● **What is being asked**
An exact repetition of the data is required; no picture should appear in it.

------------------------

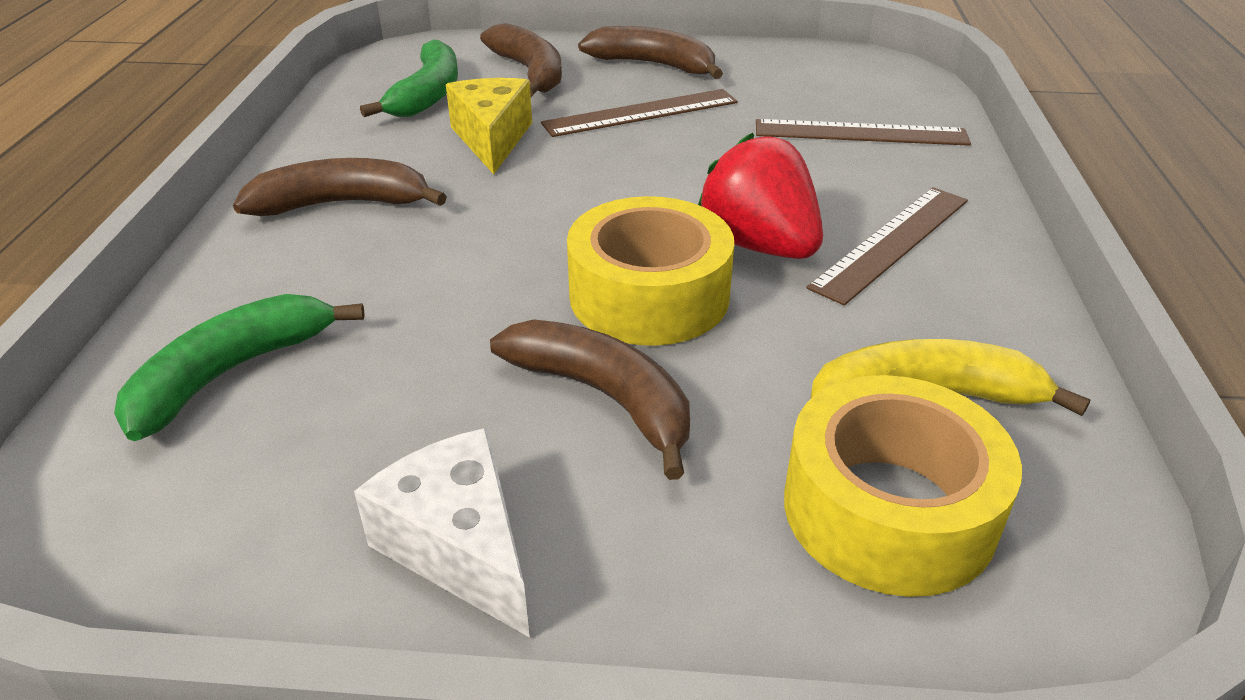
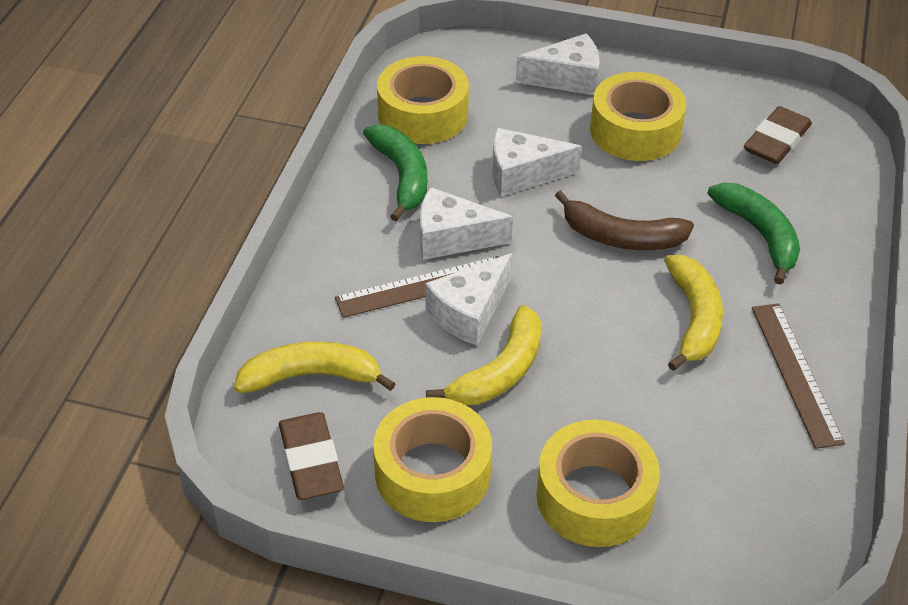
brown banana: 4 -> 1
brown eraser: 0 -> 2
brown ruler: 3 -> 2
red strawberry: 1 -> 0
white cheese: 1 -> 4
yellow banana: 1 -> 3
yellow cheese: 1 -> 0
yellow tape: 2 -> 4

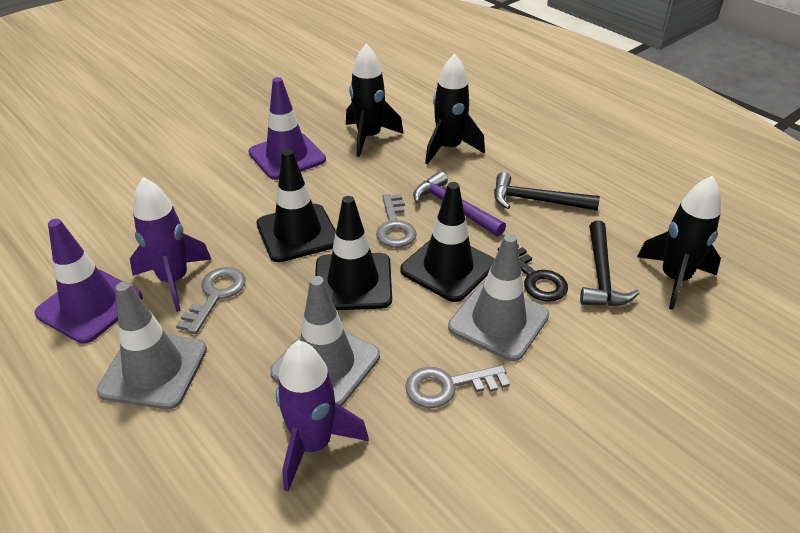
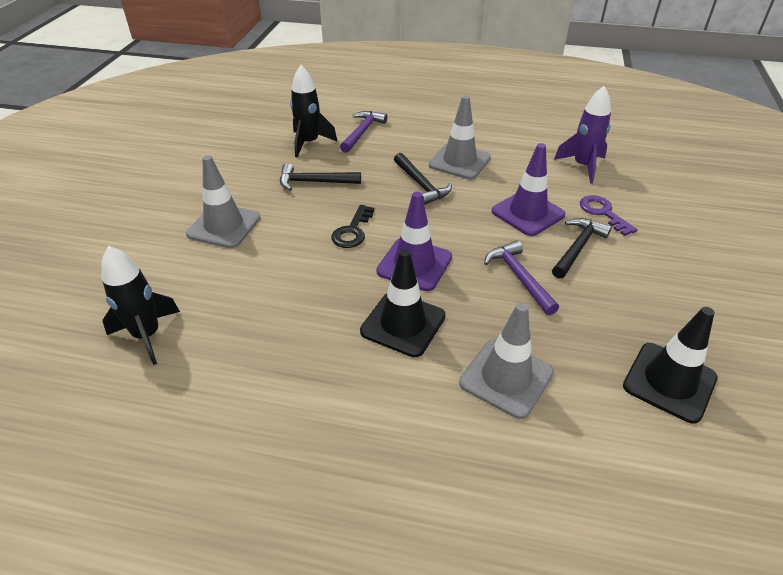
black hammer: 2 -> 3
black rocket: 3 -> 2
black traffic cone: 3 -> 2
grey key: 3 -> 0
purple hammer: 1 -> 2
purple key: 0 -> 1
purple rocket: 2 -> 1

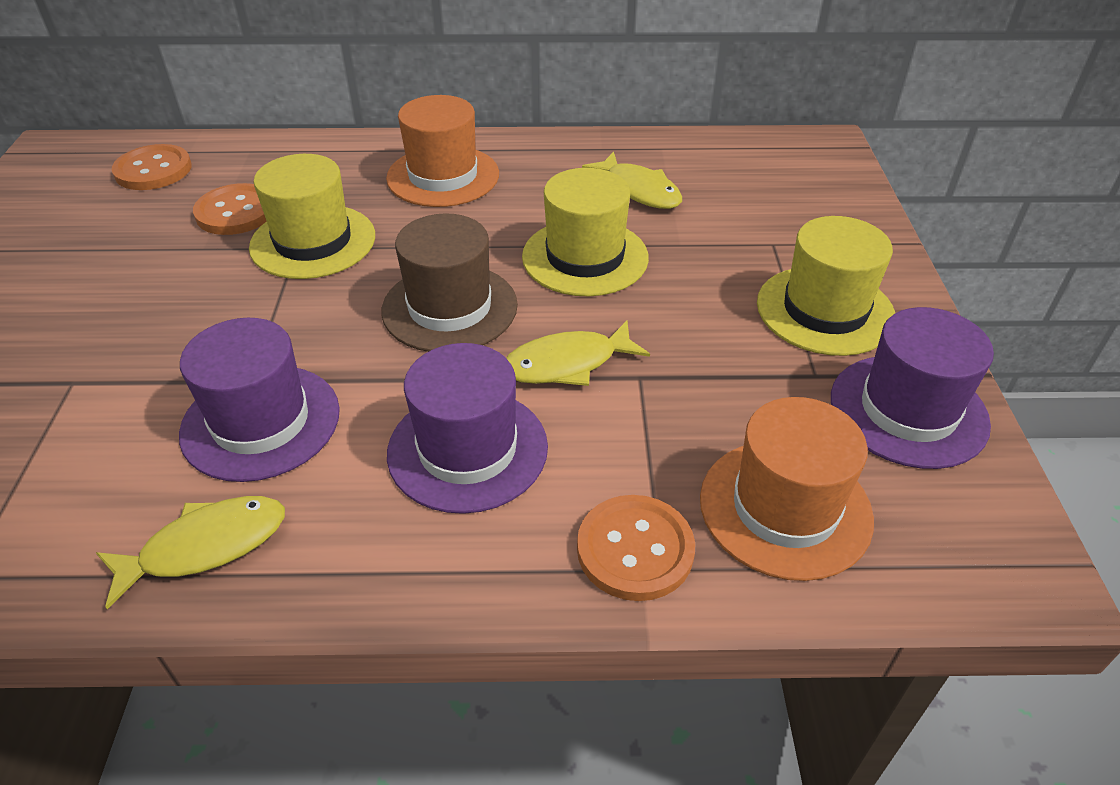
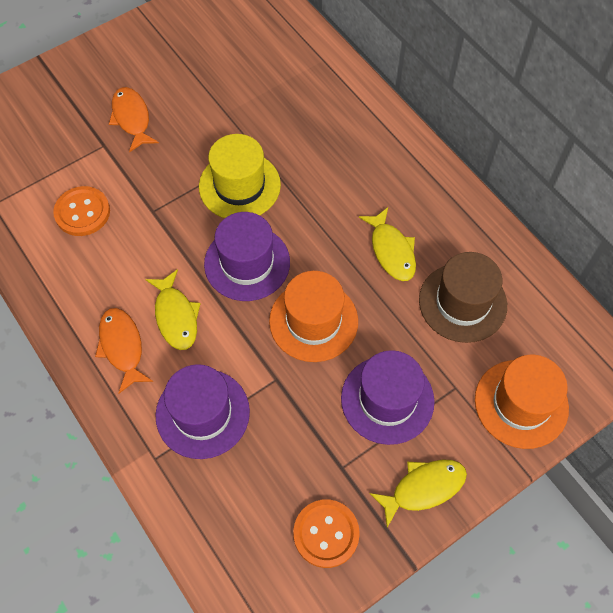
orange button: 3 -> 2
orange fish: 0 -> 2
yellow hat: 3 -> 1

------------------------

● **Expected answer**
brown banana: 4 -> 1
brown eraser: 0 -> 2
brown ruler: 3 -> 2
red strawberry: 1 -> 0
white cheese: 1 -> 4
yellow banana: 1 -> 3
yellow cheese: 1 -> 0
yellow tape: 2 -> 4

black hammer: 2 -> 3
black rocket: 3 -> 2
black traffic cone: 3 -> 2
grey key: 3 -> 0
purple hammer: 1 -> 2
purple key: 0 -> 1
purple rocket: 2 -> 1

orange button: 3 -> 2
orange fish: 0 -> 2
yellow hat: 3 -> 1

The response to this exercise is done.